No line before the one containing "U4: W25Q128 -> W25Q64" is to be output; retype exactly that line and all lines that follow it to the end of the records.
═══ Task input
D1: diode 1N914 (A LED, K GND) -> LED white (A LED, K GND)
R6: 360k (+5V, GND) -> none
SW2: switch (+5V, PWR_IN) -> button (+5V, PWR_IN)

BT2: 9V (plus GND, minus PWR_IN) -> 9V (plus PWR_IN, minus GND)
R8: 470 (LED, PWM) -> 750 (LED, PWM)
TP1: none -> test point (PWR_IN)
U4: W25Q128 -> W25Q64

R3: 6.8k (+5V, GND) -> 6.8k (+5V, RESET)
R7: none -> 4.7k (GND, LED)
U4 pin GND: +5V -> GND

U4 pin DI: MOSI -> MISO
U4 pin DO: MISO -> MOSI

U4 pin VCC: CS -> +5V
══════
- Solved exercise -
U4: W25Q128 -> W25Q64

R3: 6.8k (+5V, GND) -> 6.8k (+5V, RESET)
R7: none -> 4.7k (GND, LED)
U4 pin GND: +5V -> GND

U4 pin DI: MOSI -> MISO
U4 pin DO: MISO -> MOSI

U4 pin VCC: CS -> +5V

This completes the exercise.